## Task
Within the entries below, find every line that has the string "brown", then copy it.

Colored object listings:
--- START ---

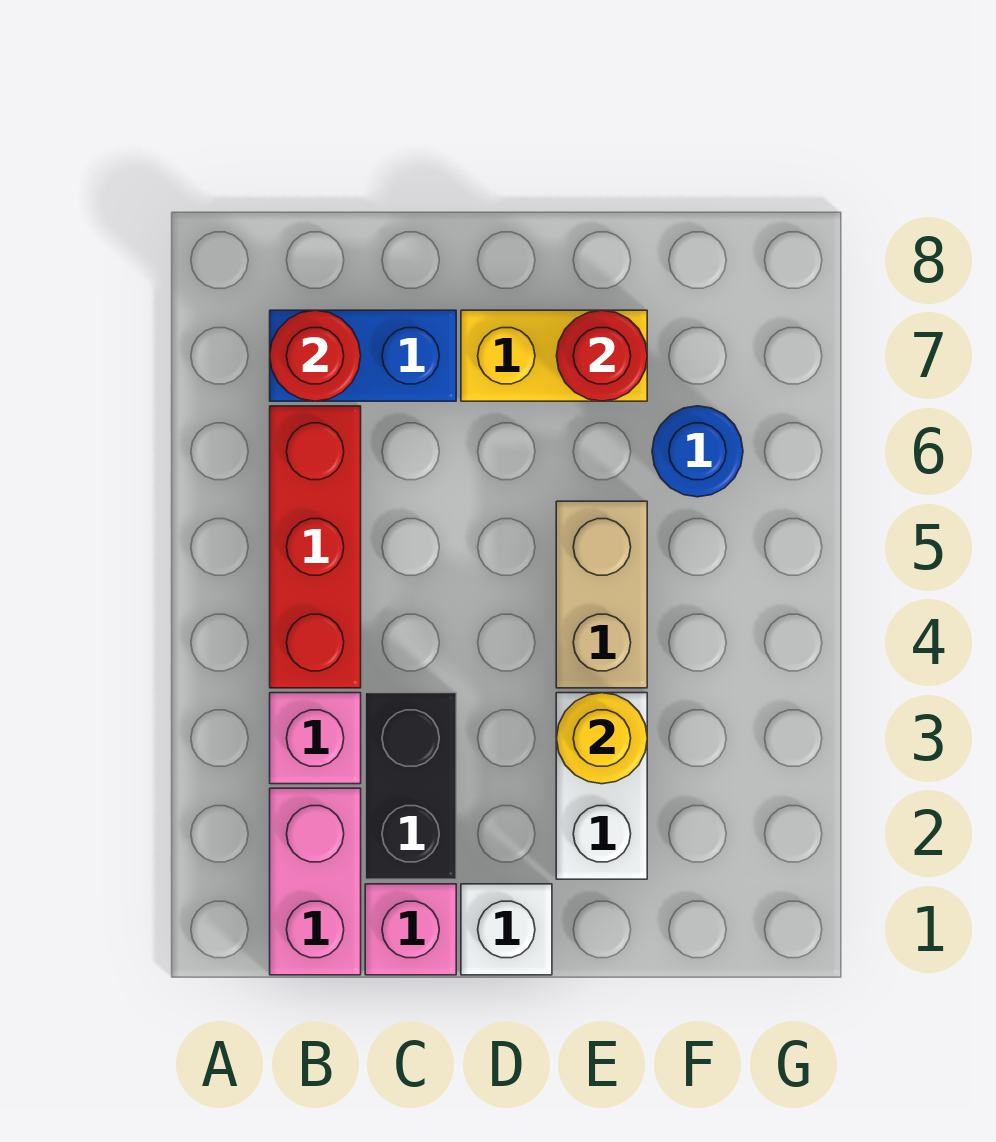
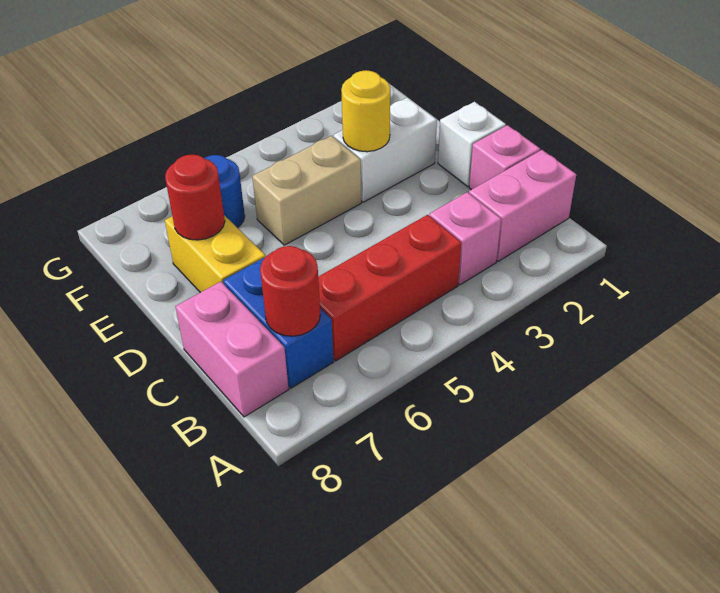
none -> pink brick B8:C8 level 1
black brick C2:C3 level 1 -> none

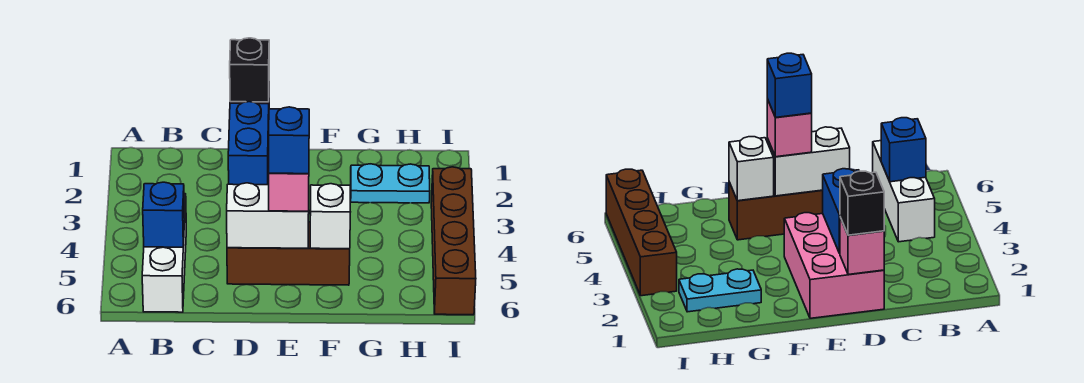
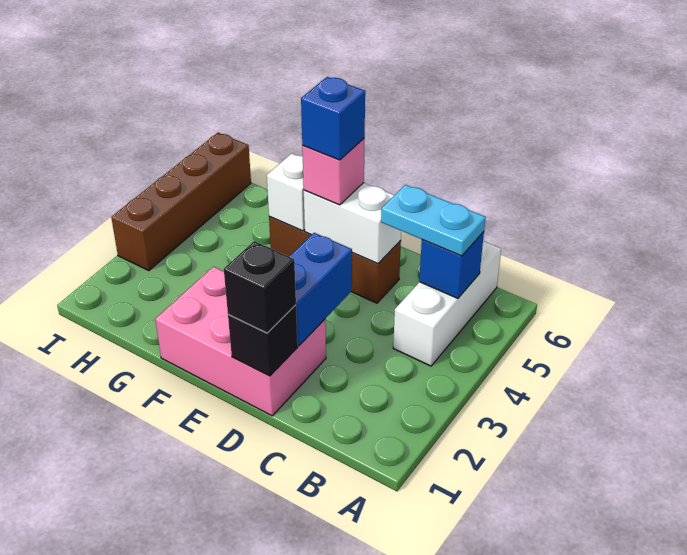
pink brick D1:E3 level 1 -> pink brick D1:F2 level 1
pink brick D1 level 2 -> black brick D1 level 2
cyan plate G2:H2 level 1 -> cyan plate B5:C5 level 3

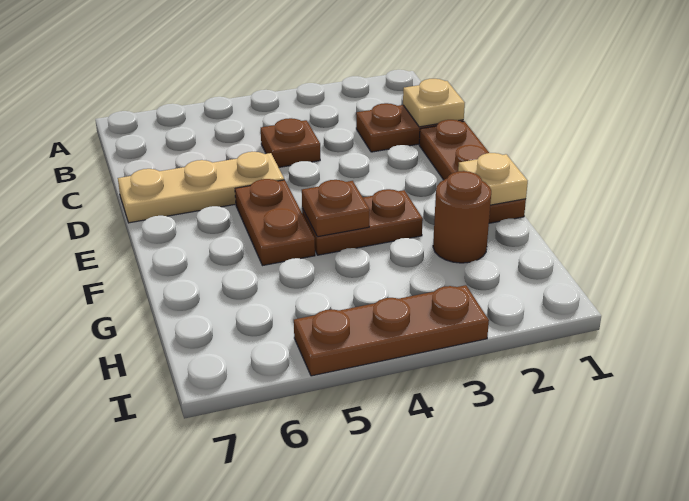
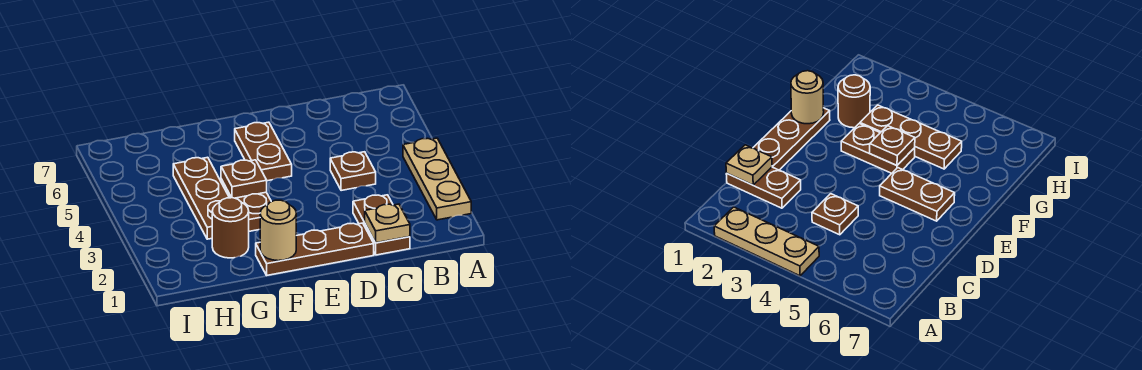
tan plate D5:D7 level 1 -> tan plate A2:A4 level 1
brown plate E5:F5 level 1 -> brown plate E5:E6 level 1
tan plate F1 level 2 -> tan round brick F1 level 2
brown plate I3:I5 level 1 -> brown plate G3:G5 level 1

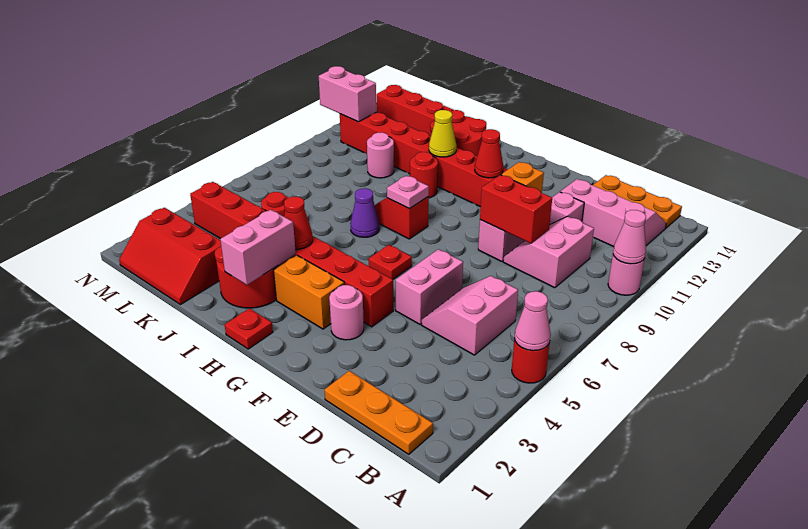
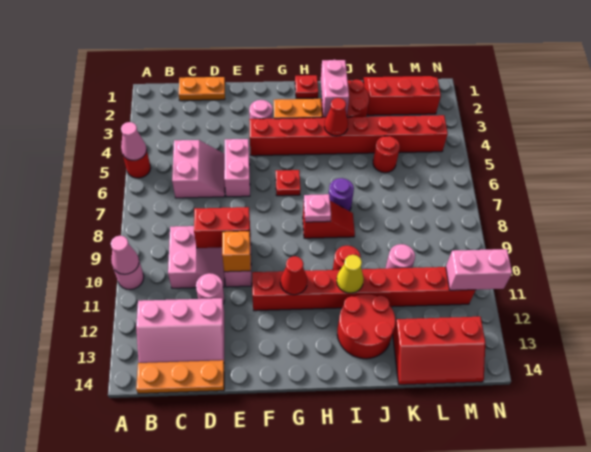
orange plate B1:D1 level 1 -> orange plate C1:D1 level 1
pink brick D11 level 1 -> pink round brick D11 level 1
purple cone I7 level 1 -> purple round brick I7 level 1

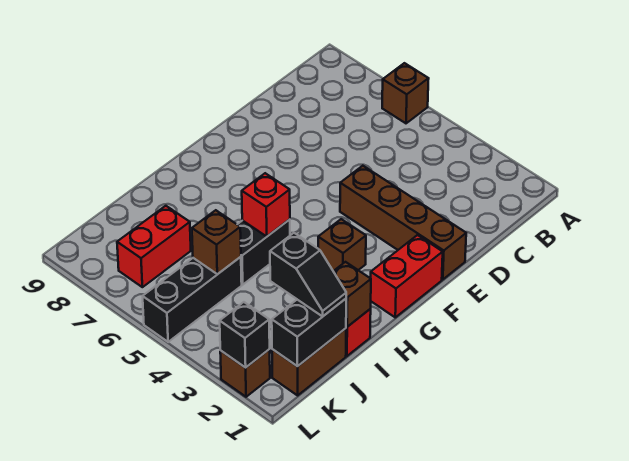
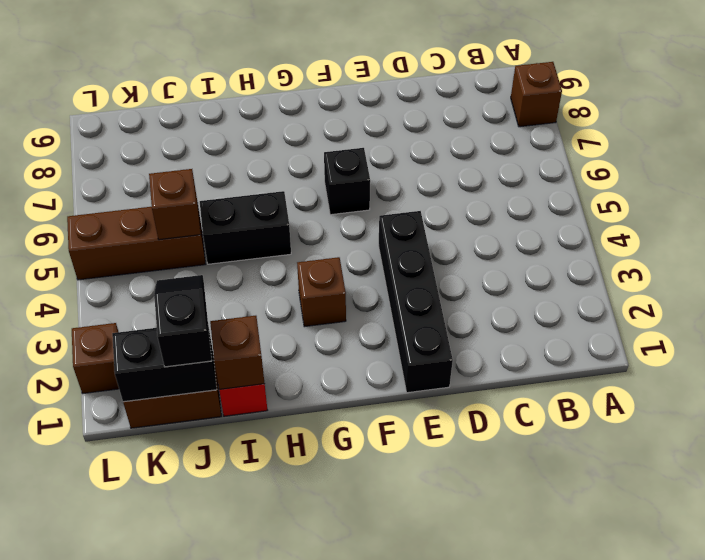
brown brick A6 level 1 -> brown brick A8 level 1
brown brick E1:E4 level 1 -> black brick E1:E4 level 1
red brick F1:G1 level 1 -> none
red brick H5 level 2 -> none
black slope J1:J2 level 3 top 2 -> black slope J1:J2 level 3 top 1
black brick J5:L5 level 1 -> brown brick J5:L5 level 1
red brick J7:K7 level 1 -> none
black brick L2 level 2 -> black brick F6 level 1

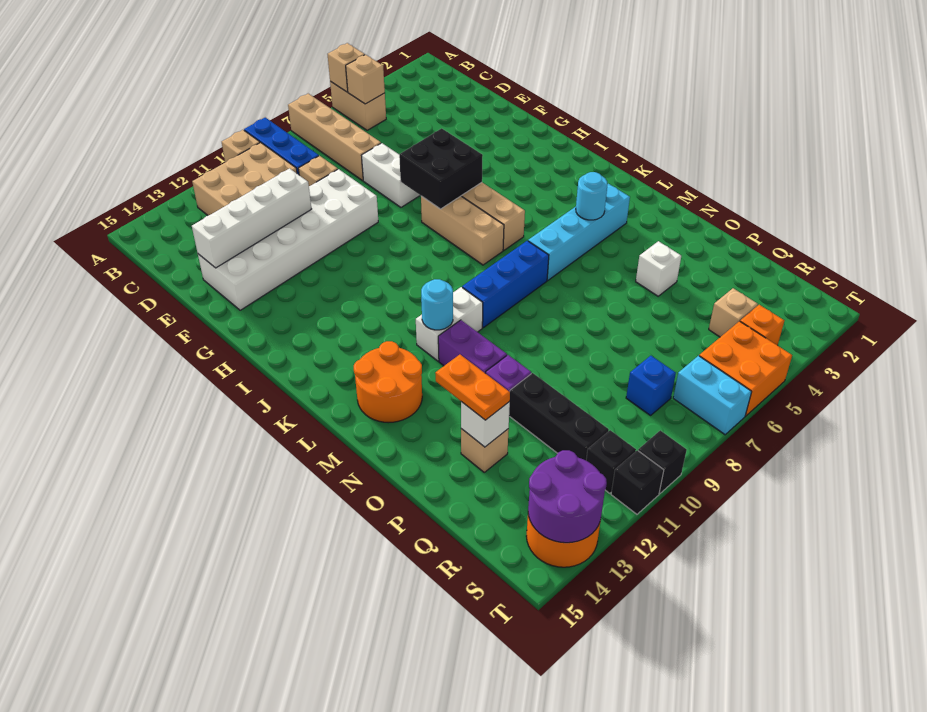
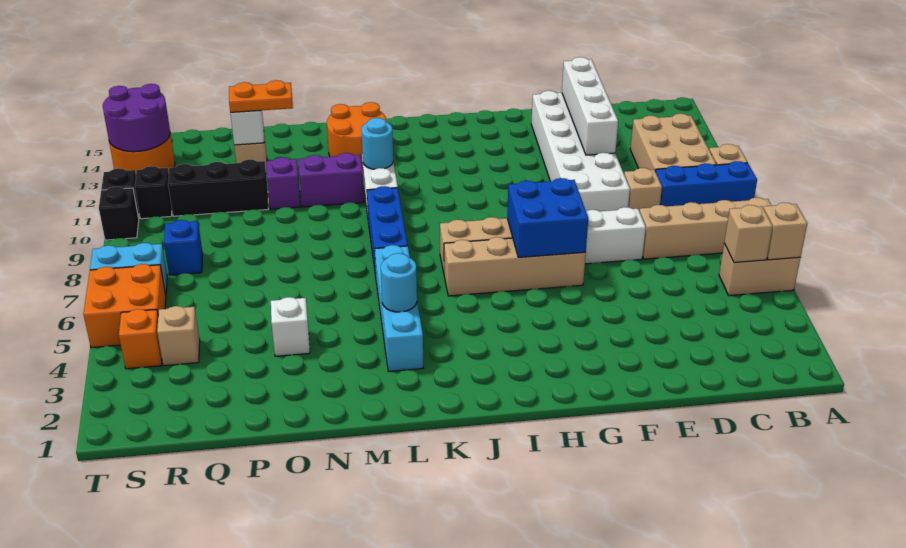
black brick G6:H7 level 2 -> blue brick G6:H7 level 2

--- END ---

## Completed task
brown plate E5:F5 level 1 -> brown plate E5:E6 level 1
brown plate I3:I5 level 1 -> brown plate G3:G5 level 1
brown brick A6 level 1 -> brown brick A8 level 1
brown brick E1:E4 level 1 -> black brick E1:E4 level 1
black brick J5:L5 level 1 -> brown brick J5:L5 level 1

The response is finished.